**DATA LISTING**
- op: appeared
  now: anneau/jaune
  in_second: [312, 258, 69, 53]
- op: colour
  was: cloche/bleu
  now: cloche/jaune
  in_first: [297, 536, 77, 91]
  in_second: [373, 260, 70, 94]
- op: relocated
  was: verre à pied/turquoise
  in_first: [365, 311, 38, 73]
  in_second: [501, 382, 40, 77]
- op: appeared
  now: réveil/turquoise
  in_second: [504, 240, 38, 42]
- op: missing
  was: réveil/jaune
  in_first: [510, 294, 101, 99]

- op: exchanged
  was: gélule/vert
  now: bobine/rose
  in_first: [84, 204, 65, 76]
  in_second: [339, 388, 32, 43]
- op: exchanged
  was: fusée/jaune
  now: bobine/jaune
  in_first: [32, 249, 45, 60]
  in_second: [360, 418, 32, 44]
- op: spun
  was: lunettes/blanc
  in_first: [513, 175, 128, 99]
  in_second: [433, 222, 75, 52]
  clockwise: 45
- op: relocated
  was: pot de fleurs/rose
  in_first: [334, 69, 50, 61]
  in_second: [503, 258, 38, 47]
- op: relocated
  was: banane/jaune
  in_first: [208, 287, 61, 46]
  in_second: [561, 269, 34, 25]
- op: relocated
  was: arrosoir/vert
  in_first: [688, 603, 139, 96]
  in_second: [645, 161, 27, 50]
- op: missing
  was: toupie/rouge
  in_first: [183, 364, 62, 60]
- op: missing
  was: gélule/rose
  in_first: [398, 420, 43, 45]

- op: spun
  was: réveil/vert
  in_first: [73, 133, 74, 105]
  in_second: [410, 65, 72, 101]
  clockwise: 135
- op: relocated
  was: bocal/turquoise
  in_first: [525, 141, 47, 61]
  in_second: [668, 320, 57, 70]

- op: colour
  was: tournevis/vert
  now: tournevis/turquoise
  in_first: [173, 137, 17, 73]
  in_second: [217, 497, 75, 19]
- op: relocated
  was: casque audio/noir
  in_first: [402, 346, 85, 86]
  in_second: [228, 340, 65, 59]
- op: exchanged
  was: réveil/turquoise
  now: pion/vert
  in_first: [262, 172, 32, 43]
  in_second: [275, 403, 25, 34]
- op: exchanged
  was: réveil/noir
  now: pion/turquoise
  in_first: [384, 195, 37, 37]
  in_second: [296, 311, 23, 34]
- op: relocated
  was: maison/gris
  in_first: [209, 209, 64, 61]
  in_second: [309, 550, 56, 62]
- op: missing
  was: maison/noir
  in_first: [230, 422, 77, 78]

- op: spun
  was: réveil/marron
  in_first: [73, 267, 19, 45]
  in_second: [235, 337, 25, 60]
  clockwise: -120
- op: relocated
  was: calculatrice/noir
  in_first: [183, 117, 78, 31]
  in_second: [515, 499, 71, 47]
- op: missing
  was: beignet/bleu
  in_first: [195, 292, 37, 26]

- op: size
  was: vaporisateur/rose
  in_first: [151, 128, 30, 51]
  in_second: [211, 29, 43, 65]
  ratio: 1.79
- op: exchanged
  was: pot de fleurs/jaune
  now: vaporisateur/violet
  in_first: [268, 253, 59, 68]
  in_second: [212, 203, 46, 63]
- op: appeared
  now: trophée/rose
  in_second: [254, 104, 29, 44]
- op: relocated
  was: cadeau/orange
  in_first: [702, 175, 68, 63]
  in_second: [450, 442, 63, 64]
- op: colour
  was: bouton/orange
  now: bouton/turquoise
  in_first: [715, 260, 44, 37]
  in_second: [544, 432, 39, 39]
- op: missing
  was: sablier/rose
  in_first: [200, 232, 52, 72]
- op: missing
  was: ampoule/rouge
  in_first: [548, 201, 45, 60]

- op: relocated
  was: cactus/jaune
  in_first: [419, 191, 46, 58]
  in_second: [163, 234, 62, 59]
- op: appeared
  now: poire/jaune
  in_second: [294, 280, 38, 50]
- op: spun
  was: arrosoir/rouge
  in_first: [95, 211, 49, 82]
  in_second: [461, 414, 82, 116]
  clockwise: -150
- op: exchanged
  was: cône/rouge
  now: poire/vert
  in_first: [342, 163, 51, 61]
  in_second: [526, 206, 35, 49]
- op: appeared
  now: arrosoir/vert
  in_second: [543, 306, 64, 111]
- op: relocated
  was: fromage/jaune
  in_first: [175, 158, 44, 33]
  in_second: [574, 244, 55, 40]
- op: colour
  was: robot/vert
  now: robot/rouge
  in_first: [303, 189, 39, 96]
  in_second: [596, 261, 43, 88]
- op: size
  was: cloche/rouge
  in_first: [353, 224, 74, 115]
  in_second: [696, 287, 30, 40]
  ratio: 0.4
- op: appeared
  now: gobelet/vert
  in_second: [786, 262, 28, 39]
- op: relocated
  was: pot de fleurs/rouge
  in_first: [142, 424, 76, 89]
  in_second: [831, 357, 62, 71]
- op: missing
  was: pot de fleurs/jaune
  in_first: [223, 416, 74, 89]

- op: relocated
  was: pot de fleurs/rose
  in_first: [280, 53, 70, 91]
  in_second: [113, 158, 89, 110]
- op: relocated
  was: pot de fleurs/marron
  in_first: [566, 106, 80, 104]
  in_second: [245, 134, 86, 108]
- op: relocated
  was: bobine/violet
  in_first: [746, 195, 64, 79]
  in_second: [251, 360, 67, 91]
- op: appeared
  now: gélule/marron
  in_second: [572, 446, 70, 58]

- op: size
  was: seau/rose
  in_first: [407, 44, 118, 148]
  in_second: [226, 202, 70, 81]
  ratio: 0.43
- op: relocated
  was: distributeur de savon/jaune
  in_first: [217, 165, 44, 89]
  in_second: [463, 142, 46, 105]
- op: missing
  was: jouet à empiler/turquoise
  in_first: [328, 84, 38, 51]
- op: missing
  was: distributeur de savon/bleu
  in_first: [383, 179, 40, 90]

**TASK GOAL**
Extract the full listing and reproduce each line exactly.

**WRITTEN RESPONSE**
- op: appeared
  now: anneau/jaune
  in_second: [312, 258, 69, 53]
- op: colour
  was: cloche/bleu
  now: cloche/jaune
  in_first: [297, 536, 77, 91]
  in_second: [373, 260, 70, 94]
- op: relocated
  was: verre à pied/turquoise
  in_first: [365, 311, 38, 73]
  in_second: [501, 382, 40, 77]
- op: appeared
  now: réveil/turquoise
  in_second: [504, 240, 38, 42]
- op: missing
  was: réveil/jaune
  in_first: [510, 294, 101, 99]

- op: exchanged
  was: gélule/vert
  now: bobine/rose
  in_first: [84, 204, 65, 76]
  in_second: [339, 388, 32, 43]
- op: exchanged
  was: fusée/jaune
  now: bobine/jaune
  in_first: [32, 249, 45, 60]
  in_second: [360, 418, 32, 44]
- op: spun
  was: lunettes/blanc
  in_first: [513, 175, 128, 99]
  in_second: [433, 222, 75, 52]
  clockwise: 45
- op: relocated
  was: pot de fleurs/rose
  in_first: [334, 69, 50, 61]
  in_second: [503, 258, 38, 47]
- op: relocated
  was: banane/jaune
  in_first: [208, 287, 61, 46]
  in_second: [561, 269, 34, 25]
- op: relocated
  was: arrosoir/vert
  in_first: [688, 603, 139, 96]
  in_second: [645, 161, 27, 50]
- op: missing
  was: toupie/rouge
  in_first: [183, 364, 62, 60]
- op: missing
  was: gélule/rose
  in_first: [398, 420, 43, 45]

- op: spun
  was: réveil/vert
  in_first: [73, 133, 74, 105]
  in_second: [410, 65, 72, 101]
  clockwise: 135
- op: relocated
  was: bocal/turquoise
  in_first: [525, 141, 47, 61]
  in_second: [668, 320, 57, 70]

- op: colour
  was: tournevis/vert
  now: tournevis/turquoise
  in_first: [173, 137, 17, 73]
  in_second: [217, 497, 75, 19]
- op: relocated
  was: casque audio/noir
  in_first: [402, 346, 85, 86]
  in_second: [228, 340, 65, 59]
- op: exchanged
  was: réveil/turquoise
  now: pion/vert
  in_first: [262, 172, 32, 43]
  in_second: [275, 403, 25, 34]
- op: exchanged
  was: réveil/noir
  now: pion/turquoise
  in_first: [384, 195, 37, 37]
  in_second: [296, 311, 23, 34]
- op: relocated
  was: maison/gris
  in_first: [209, 209, 64, 61]
  in_second: [309, 550, 56, 62]
- op: missing
  was: maison/noir
  in_first: [230, 422, 77, 78]

- op: spun
  was: réveil/marron
  in_first: [73, 267, 19, 45]
  in_second: [235, 337, 25, 60]
  clockwise: -120
- op: relocated
  was: calculatrice/noir
  in_first: [183, 117, 78, 31]
  in_second: [515, 499, 71, 47]
- op: missing
  was: beignet/bleu
  in_first: [195, 292, 37, 26]

- op: size
  was: vaporisateur/rose
  in_first: [151, 128, 30, 51]
  in_second: [211, 29, 43, 65]
  ratio: 1.79
- op: exchanged
  was: pot de fleurs/jaune
  now: vaporisateur/violet
  in_first: [268, 253, 59, 68]
  in_second: [212, 203, 46, 63]
- op: appeared
  now: trophée/rose
  in_second: [254, 104, 29, 44]
- op: relocated
  was: cadeau/orange
  in_first: [702, 175, 68, 63]
  in_second: [450, 442, 63, 64]
- op: colour
  was: bouton/orange
  now: bouton/turquoise
  in_first: [715, 260, 44, 37]
  in_second: [544, 432, 39, 39]
- op: missing
  was: sablier/rose
  in_first: [200, 232, 52, 72]
- op: missing
  was: ampoule/rouge
  in_first: [548, 201, 45, 60]

- op: relocated
  was: cactus/jaune
  in_first: [419, 191, 46, 58]
  in_second: [163, 234, 62, 59]
- op: appeared
  now: poire/jaune
  in_second: [294, 280, 38, 50]
- op: spun
  was: arrosoir/rouge
  in_first: [95, 211, 49, 82]
  in_second: [461, 414, 82, 116]
  clockwise: -150
- op: exchanged
  was: cône/rouge
  now: poire/vert
  in_first: [342, 163, 51, 61]
  in_second: [526, 206, 35, 49]
- op: appeared
  now: arrosoir/vert
  in_second: [543, 306, 64, 111]
- op: relocated
  was: fromage/jaune
  in_first: [175, 158, 44, 33]
  in_second: [574, 244, 55, 40]
- op: colour
  was: robot/vert
  now: robot/rouge
  in_first: [303, 189, 39, 96]
  in_second: [596, 261, 43, 88]
- op: size
  was: cloche/rouge
  in_first: [353, 224, 74, 115]
  in_second: [696, 287, 30, 40]
  ratio: 0.4
- op: appeared
  now: gobelet/vert
  in_second: [786, 262, 28, 39]
- op: relocated
  was: pot de fleurs/rouge
  in_first: [142, 424, 76, 89]
  in_second: [831, 357, 62, 71]
- op: missing
  was: pot de fleurs/jaune
  in_first: [223, 416, 74, 89]

- op: relocated
  was: pot de fleurs/rose
  in_first: [280, 53, 70, 91]
  in_second: [113, 158, 89, 110]
- op: relocated
  was: pot de fleurs/marron
  in_first: [566, 106, 80, 104]
  in_second: [245, 134, 86, 108]
- op: relocated
  was: bobine/violet
  in_first: [746, 195, 64, 79]
  in_second: [251, 360, 67, 91]
- op: appeared
  now: gélule/marron
  in_second: [572, 446, 70, 58]

- op: size
  was: seau/rose
  in_first: [407, 44, 118, 148]
  in_second: [226, 202, 70, 81]
  ratio: 0.43
- op: relocated
  was: distributeur de savon/jaune
  in_first: [217, 165, 44, 89]
  in_second: [463, 142, 46, 105]
- op: missing
  was: jouet à empiler/turquoise
  in_first: [328, 84, 38, 51]
- op: missing
  was: distributeur de savon/bleu
  in_first: [383, 179, 40, 90]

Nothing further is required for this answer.